## Task goal
A line below contains "C205: 4.7uF (GND, RC) -> 1.5nF (GND, RC)", and a later one contains "R218: 560 (EN_N, PULSE) -> 47k (EN_N, PULSE)". Repeat both, with every line between them, exactly.

## Data extract
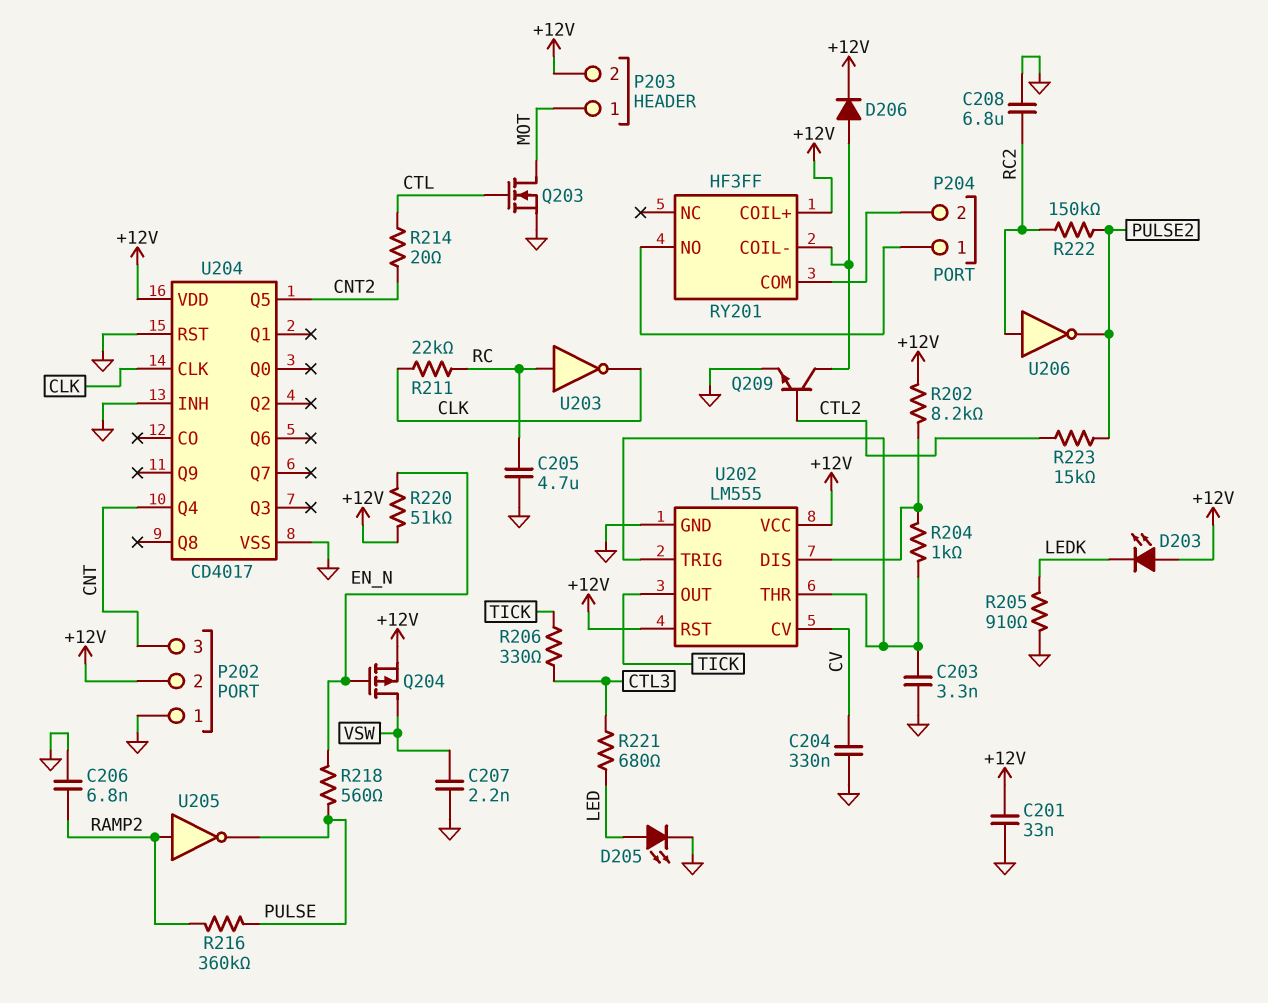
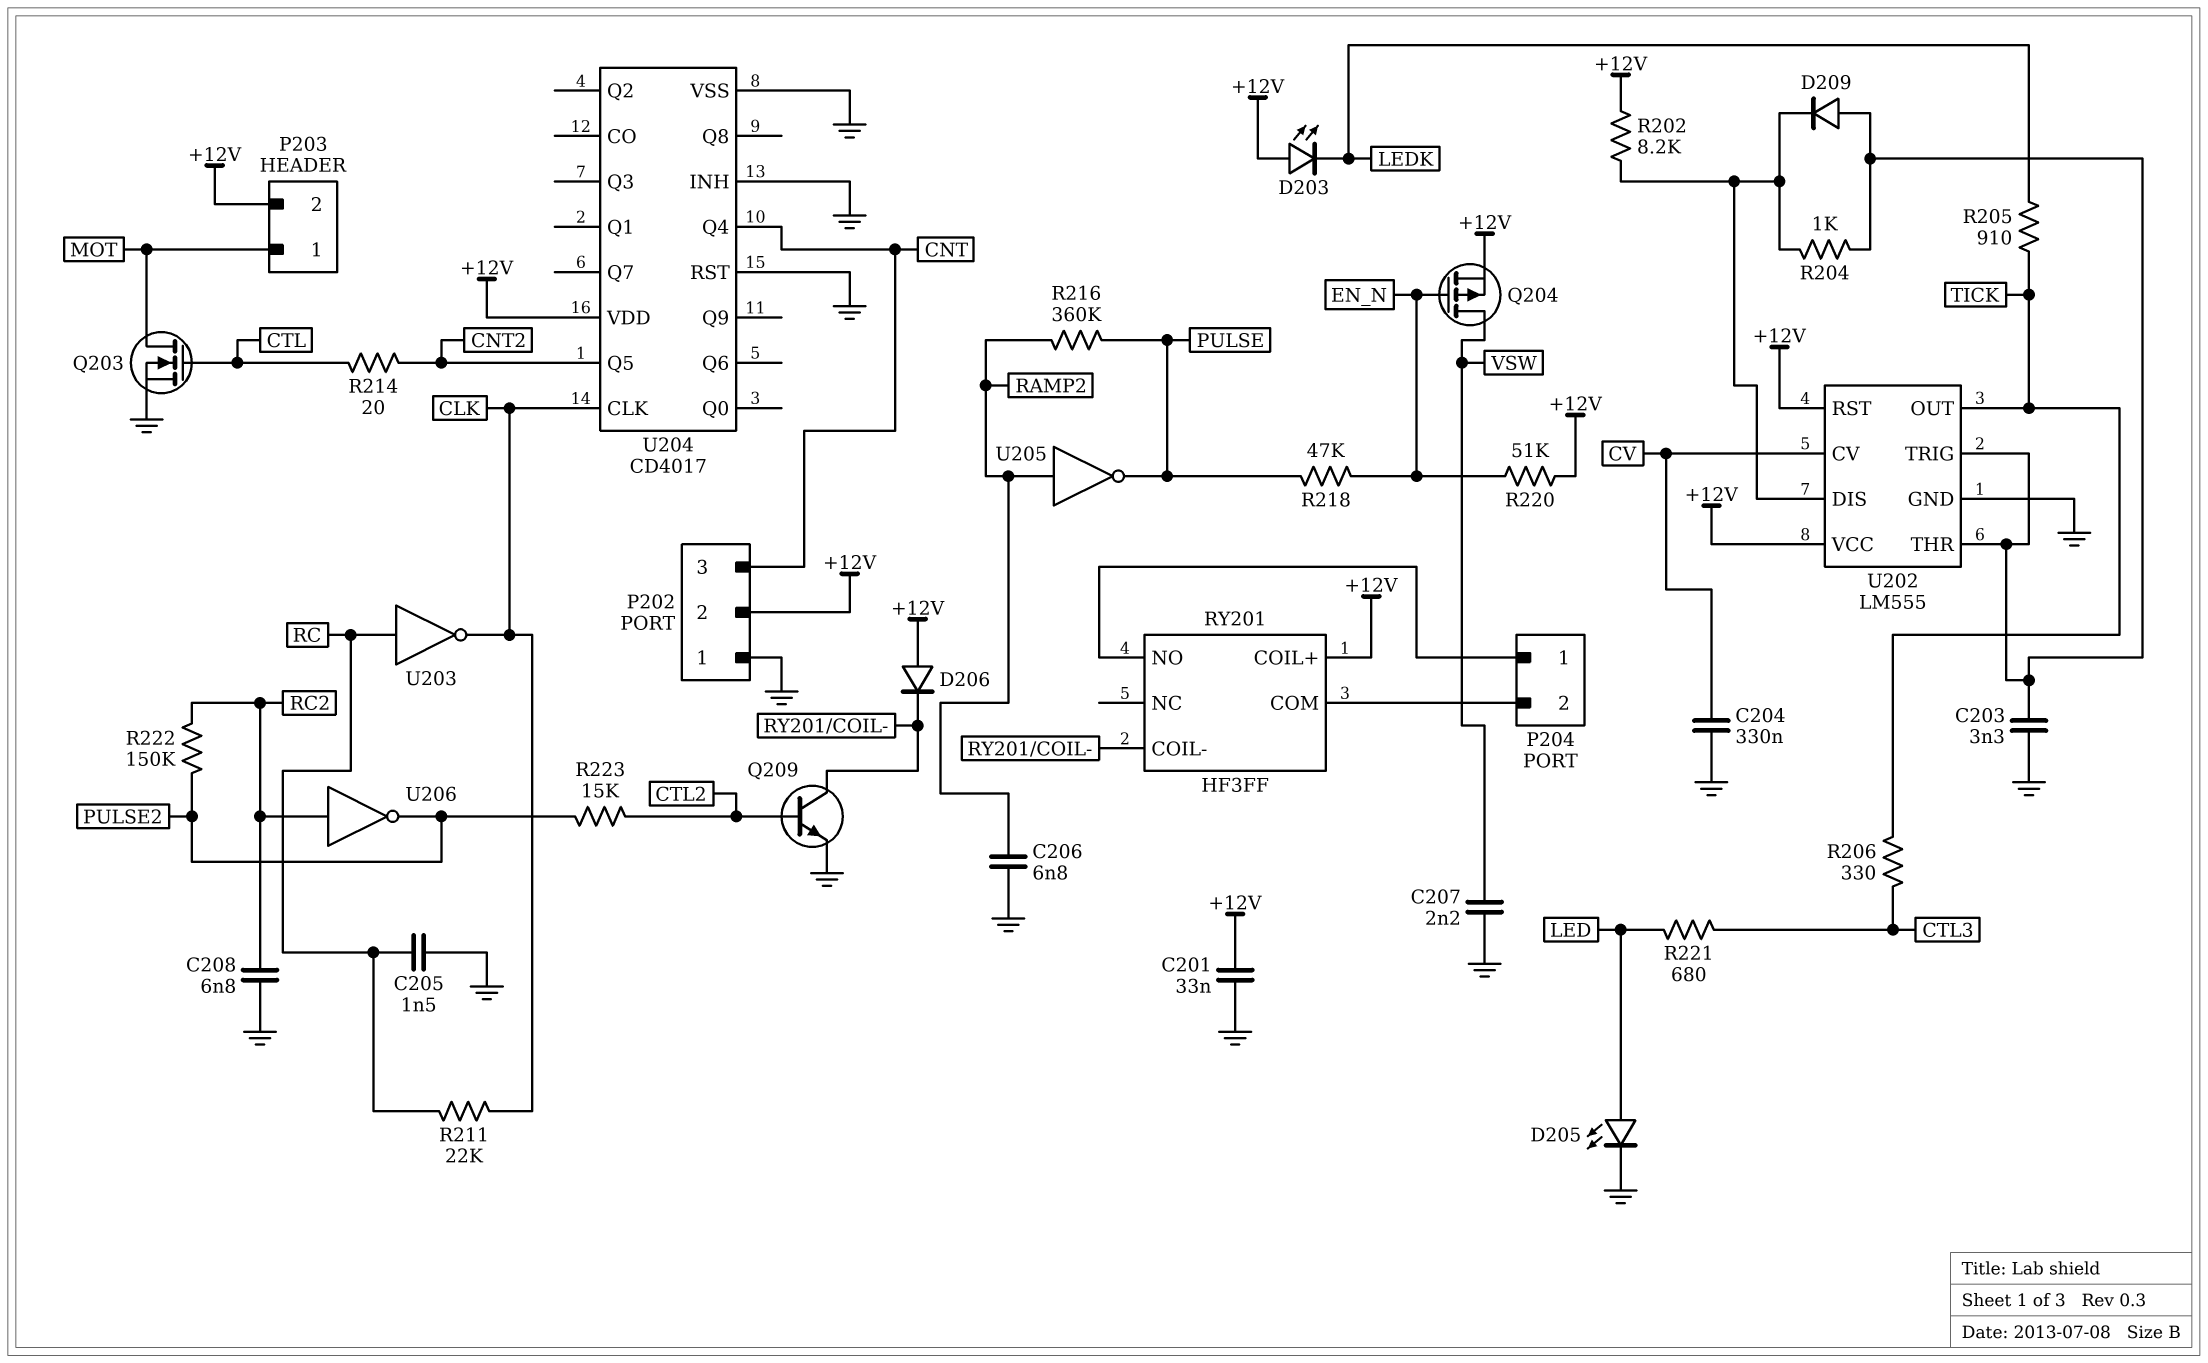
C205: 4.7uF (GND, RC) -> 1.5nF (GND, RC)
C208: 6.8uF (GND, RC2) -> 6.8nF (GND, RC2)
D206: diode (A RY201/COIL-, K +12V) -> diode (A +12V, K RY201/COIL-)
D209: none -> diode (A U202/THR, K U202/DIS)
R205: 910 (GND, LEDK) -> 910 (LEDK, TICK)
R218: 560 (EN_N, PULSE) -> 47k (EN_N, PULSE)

---

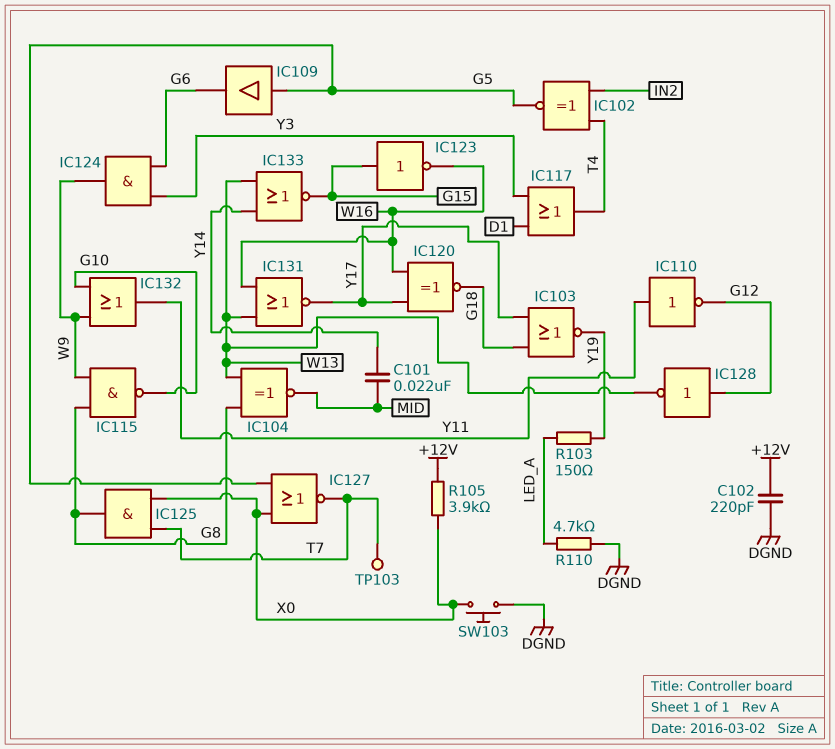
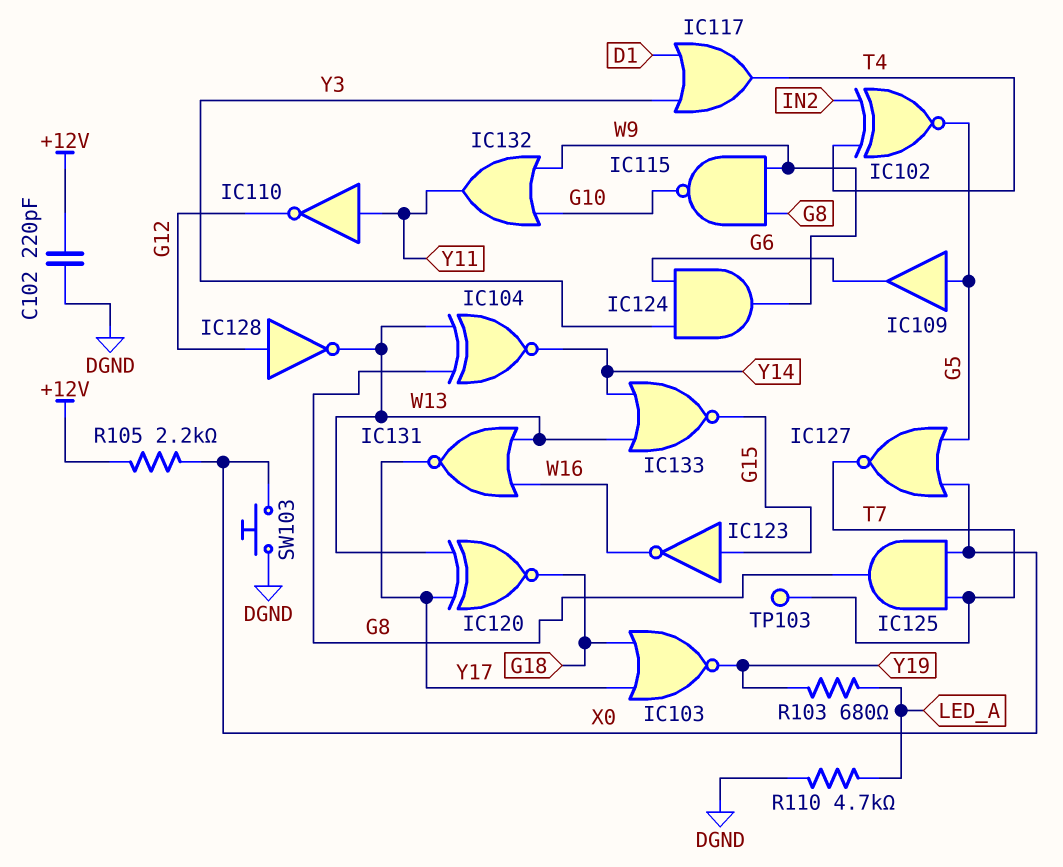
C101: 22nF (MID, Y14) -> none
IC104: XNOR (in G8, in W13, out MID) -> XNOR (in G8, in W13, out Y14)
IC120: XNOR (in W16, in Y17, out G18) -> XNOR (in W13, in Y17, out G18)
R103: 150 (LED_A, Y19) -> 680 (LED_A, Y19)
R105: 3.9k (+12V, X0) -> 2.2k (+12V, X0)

* * *

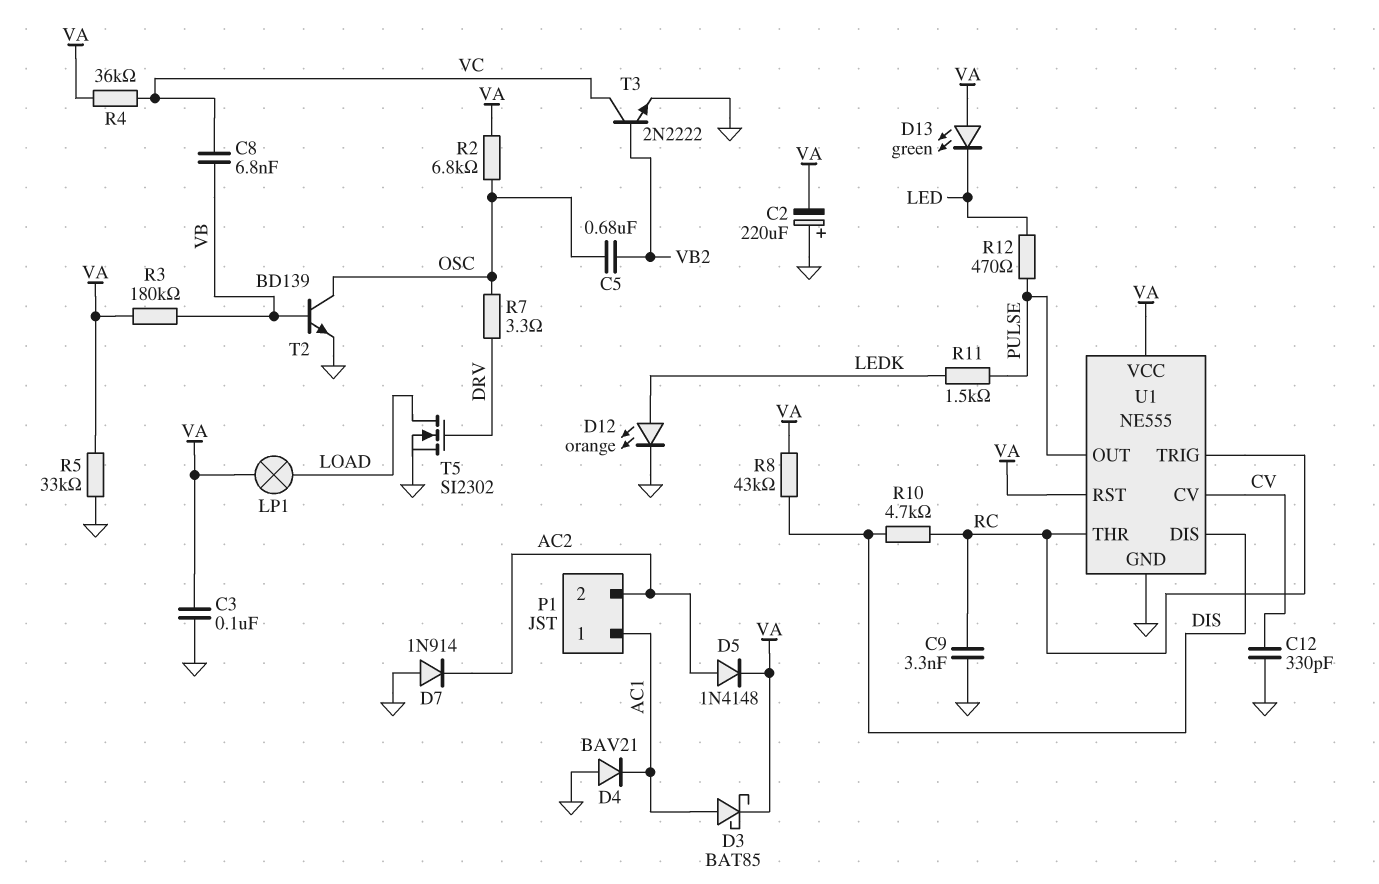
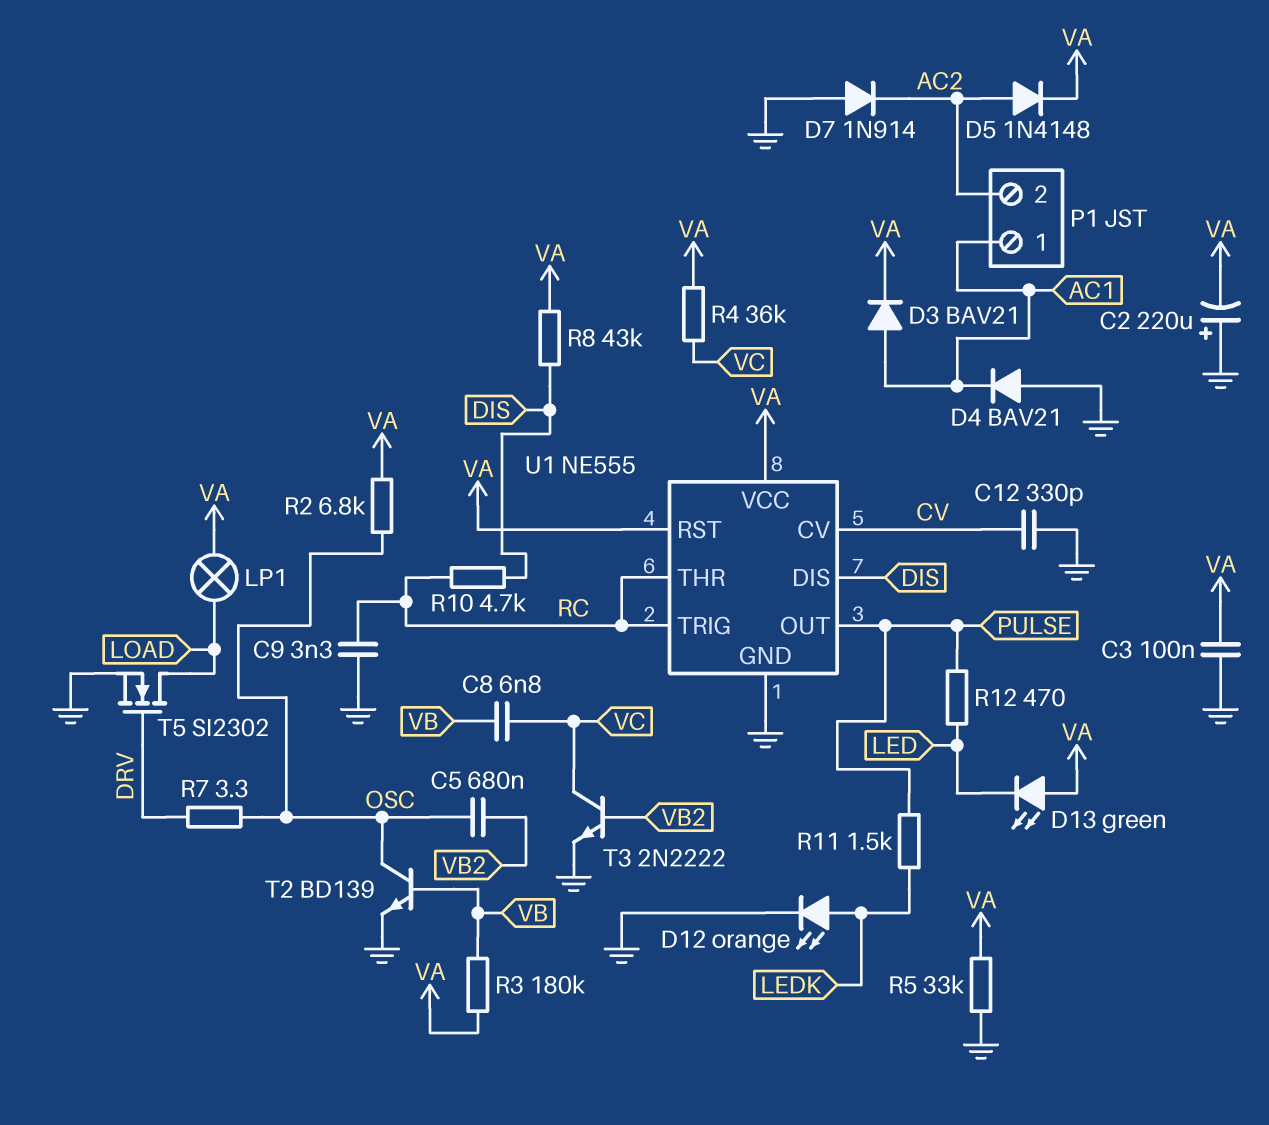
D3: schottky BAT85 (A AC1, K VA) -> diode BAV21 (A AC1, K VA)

## Reply to the task
C205: 4.7uF (GND, RC) -> 1.5nF (GND, RC)
C208: 6.8uF (GND, RC2) -> 6.8nF (GND, RC2)
D206: diode (A RY201/COIL-, K +12V) -> diode (A +12V, K RY201/COIL-)
D209: none -> diode (A U202/THR, K U202/DIS)
R205: 910 (GND, LEDK) -> 910 (LEDK, TICK)
R218: 560 (EN_N, PULSE) -> 47k (EN_N, PULSE)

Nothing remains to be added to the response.